→ Exercise objective: Would you output each record exactly as it stands?

[Data excerpts]
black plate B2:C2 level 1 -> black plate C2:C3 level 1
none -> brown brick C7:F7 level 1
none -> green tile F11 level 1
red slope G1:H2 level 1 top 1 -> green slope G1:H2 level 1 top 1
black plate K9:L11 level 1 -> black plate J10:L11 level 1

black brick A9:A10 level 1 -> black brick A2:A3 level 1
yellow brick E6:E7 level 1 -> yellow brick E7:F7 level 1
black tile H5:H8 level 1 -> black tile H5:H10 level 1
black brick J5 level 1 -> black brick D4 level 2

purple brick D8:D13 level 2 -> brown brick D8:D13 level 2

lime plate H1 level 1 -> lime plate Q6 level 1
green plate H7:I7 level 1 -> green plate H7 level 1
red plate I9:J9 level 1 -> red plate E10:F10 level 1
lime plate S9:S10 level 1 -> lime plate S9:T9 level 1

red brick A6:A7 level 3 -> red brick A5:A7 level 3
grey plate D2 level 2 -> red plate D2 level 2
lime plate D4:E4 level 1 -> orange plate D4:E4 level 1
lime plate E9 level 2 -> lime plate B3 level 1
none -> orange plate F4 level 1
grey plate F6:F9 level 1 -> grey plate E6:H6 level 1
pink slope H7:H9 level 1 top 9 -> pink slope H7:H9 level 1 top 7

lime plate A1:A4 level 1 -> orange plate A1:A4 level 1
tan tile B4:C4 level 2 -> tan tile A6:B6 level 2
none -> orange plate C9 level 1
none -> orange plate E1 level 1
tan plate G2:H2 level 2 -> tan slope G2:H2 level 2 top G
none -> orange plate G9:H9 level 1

→ Task output:
black plate B2:C2 level 1 -> black plate C2:C3 level 1
none -> brown brick C7:F7 level 1
none -> green tile F11 level 1
red slope G1:H2 level 1 top 1 -> green slope G1:H2 level 1 top 1
black plate K9:L11 level 1 -> black plate J10:L11 level 1

black brick A9:A10 level 1 -> black brick A2:A3 level 1
yellow brick E6:E7 level 1 -> yellow brick E7:F7 level 1
black tile H5:H8 level 1 -> black tile H5:H10 level 1
black brick J5 level 1 -> black brick D4 level 2

purple brick D8:D13 level 2 -> brown brick D8:D13 level 2

lime plate H1 level 1 -> lime plate Q6 level 1
green plate H7:I7 level 1 -> green plate H7 level 1
red plate I9:J9 level 1 -> red plate E10:F10 level 1
lime plate S9:S10 level 1 -> lime plate S9:T9 level 1

red brick A6:A7 level 3 -> red brick A5:A7 level 3
grey plate D2 level 2 -> red plate D2 level 2
lime plate D4:E4 level 1 -> orange plate D4:E4 level 1
lime plate E9 level 2 -> lime plate B3 level 1
none -> orange plate F4 level 1
grey plate F6:F9 level 1 -> grey plate E6:H6 level 1
pink slope H7:H9 level 1 top 9 -> pink slope H7:H9 level 1 top 7

lime plate A1:A4 level 1 -> orange plate A1:A4 level 1
tan tile B4:C4 level 2 -> tan tile A6:B6 level 2
none -> orange plate C9 level 1
none -> orange plate E1 level 1
tan plate G2:H2 level 2 -> tan slope G2:H2 level 2 top G
none -> orange plate G9:H9 level 1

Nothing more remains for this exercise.